### PROBLEM STATEMENT
Please transcribe the entries below exactly and leave out every picture.

-------

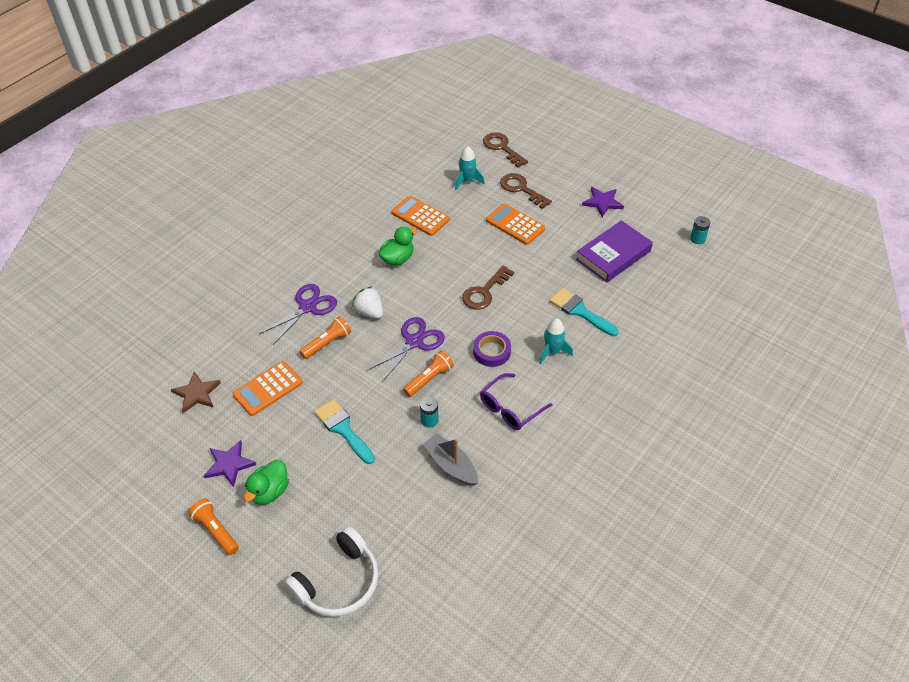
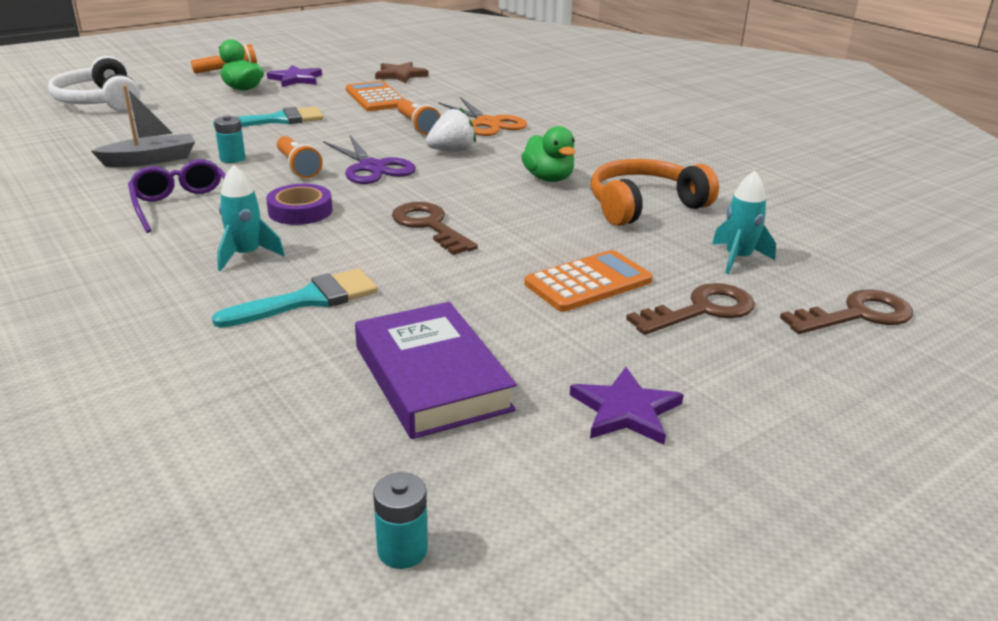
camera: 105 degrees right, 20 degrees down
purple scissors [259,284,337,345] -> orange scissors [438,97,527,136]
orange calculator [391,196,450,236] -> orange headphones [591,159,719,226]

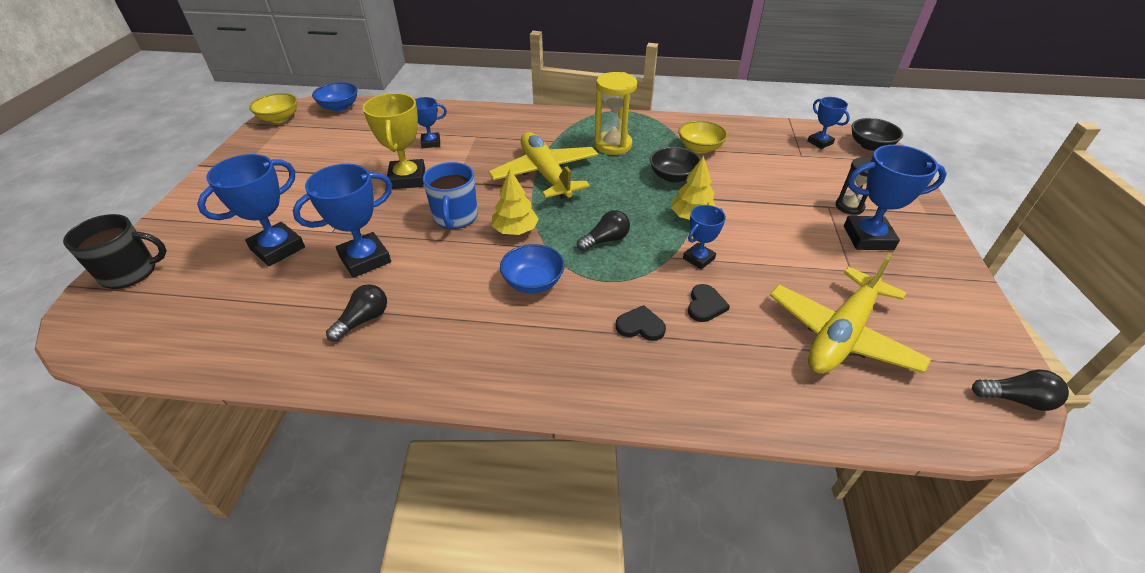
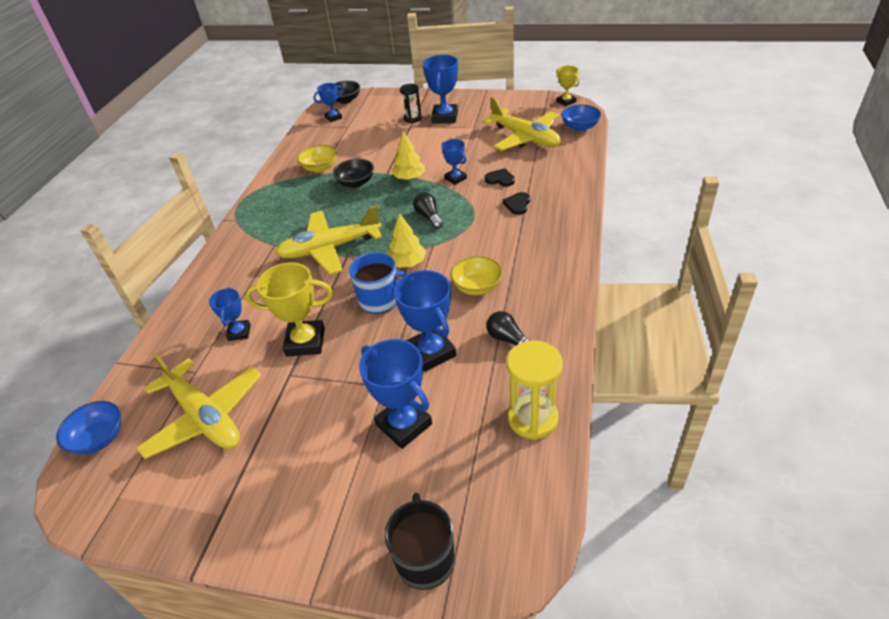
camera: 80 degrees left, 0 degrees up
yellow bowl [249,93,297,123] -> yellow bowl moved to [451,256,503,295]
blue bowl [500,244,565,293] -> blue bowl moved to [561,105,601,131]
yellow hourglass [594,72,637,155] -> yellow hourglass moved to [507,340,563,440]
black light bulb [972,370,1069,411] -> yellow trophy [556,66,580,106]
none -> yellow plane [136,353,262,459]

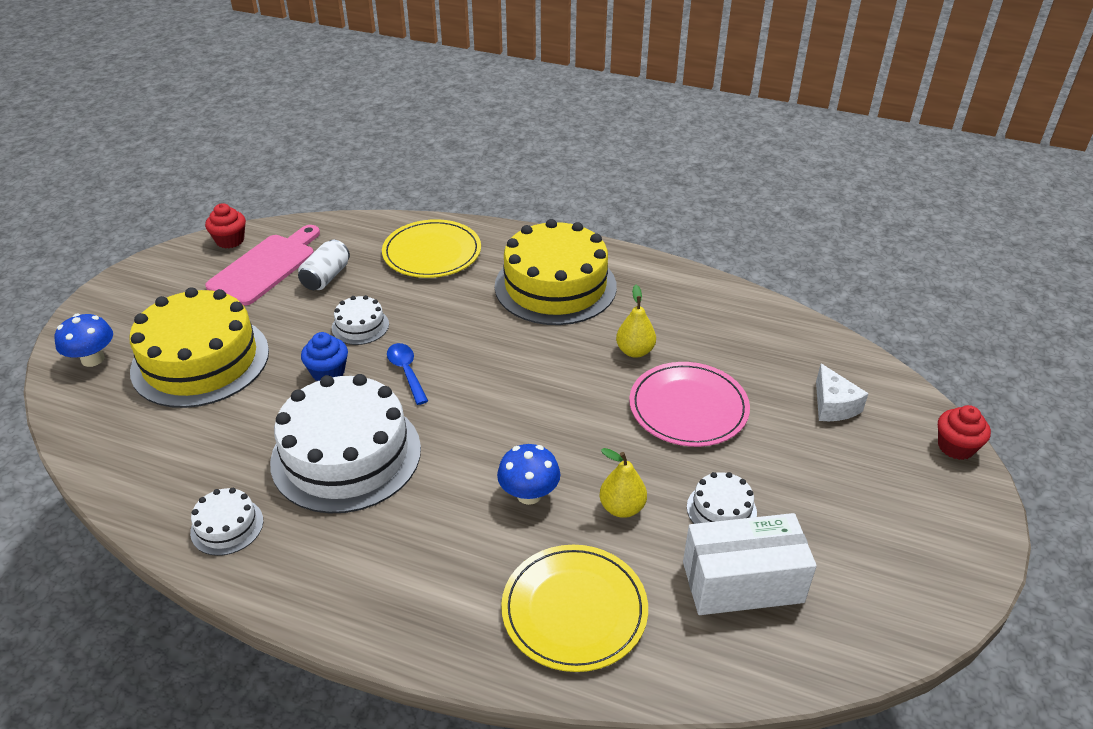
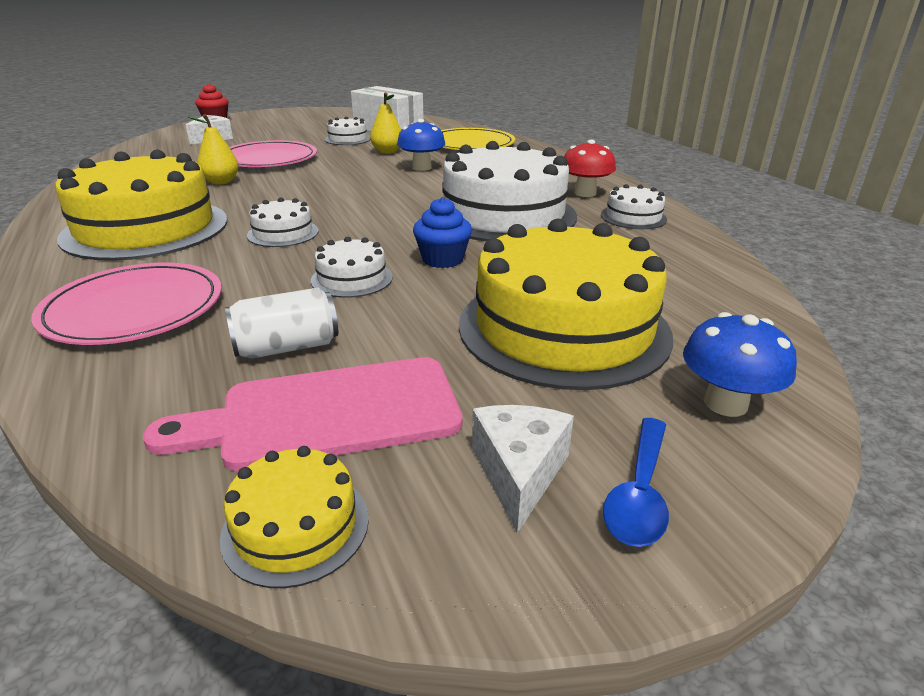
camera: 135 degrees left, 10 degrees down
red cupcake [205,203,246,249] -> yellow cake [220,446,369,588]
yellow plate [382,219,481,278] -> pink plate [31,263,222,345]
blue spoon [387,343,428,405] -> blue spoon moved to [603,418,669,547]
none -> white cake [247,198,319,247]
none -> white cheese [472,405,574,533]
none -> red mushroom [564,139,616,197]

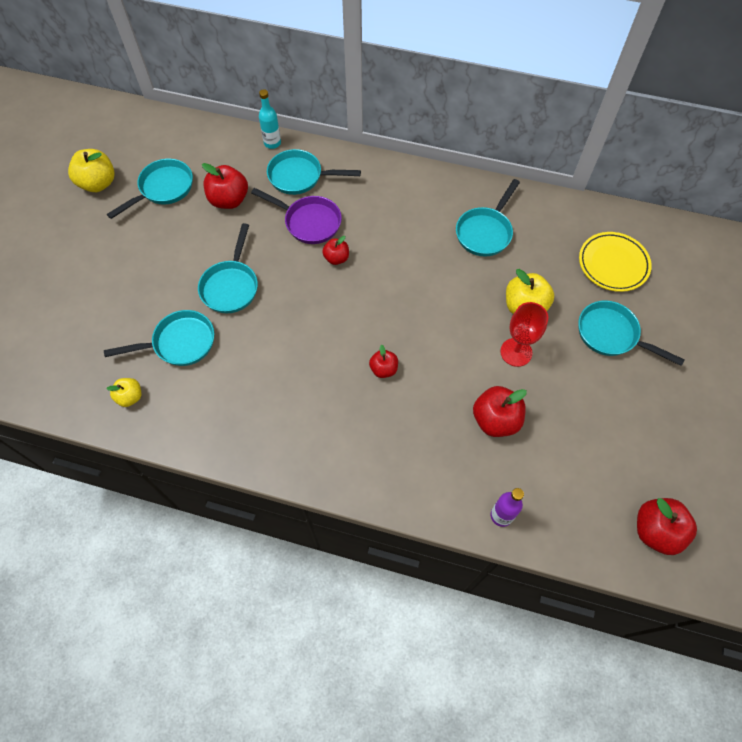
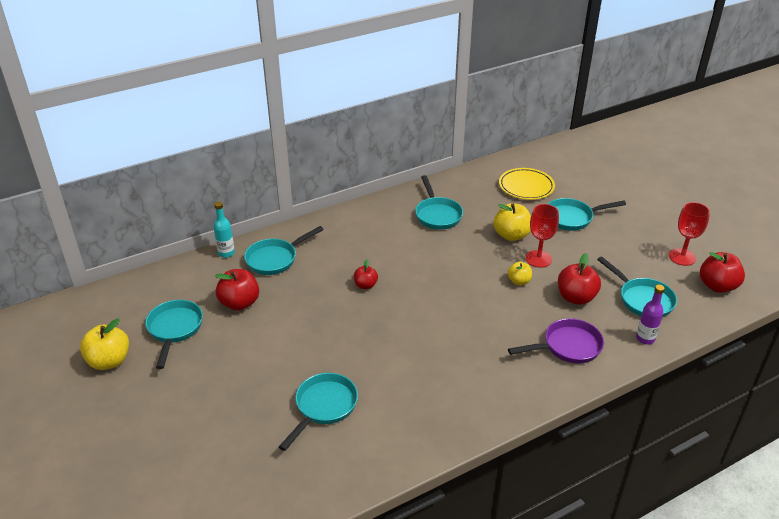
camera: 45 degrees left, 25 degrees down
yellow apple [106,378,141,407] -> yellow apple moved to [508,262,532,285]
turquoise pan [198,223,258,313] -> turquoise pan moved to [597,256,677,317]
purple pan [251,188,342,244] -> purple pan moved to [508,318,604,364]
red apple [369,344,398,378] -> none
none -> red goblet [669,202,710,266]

-------

### WRITTEN SOLUTION
camera: 105 degrees right, 20 degrees down
purple scissors [259,284,337,345] -> orange scissors [438,97,527,136]
orange calculator [391,196,450,236] -> orange headphones [591,159,719,226]

camera: 80 degrees left, 0 degrees up
yellow bowl [249,93,297,123] -> yellow bowl moved to [451,256,503,295]
blue bowl [500,244,565,293] -> blue bowl moved to [561,105,601,131]
yellow hourglass [594,72,637,155] -> yellow hourglass moved to [507,340,563,440]
black light bulb [972,370,1069,411] -> yellow trophy [556,66,580,106]
none -> yellow plane [136,353,262,459]

camera: 135 degrees left, 10 degrees down
red cupcake [205,203,246,249] -> yellow cake [220,446,369,588]
yellow plate [382,219,481,278] -> pink plate [31,263,222,345]
blue spoon [387,343,428,405] -> blue spoon moved to [603,418,669,547]
none -> white cake [247,198,319,247]
none -> white cheese [472,405,574,533]
none -> red mushroom [564,139,616,197]

camera: 45 degrees left, 25 degrees down
yellow apple [106,378,141,407] -> yellow apple moved to [508,262,532,285]
turquoise pan [198,223,258,313] -> turquoise pan moved to [597,256,677,317]
purple pan [251,188,342,244] -> purple pan moved to [508,318,604,364]
red apple [369,344,398,378] -> none
none -> red goblet [669,202,710,266]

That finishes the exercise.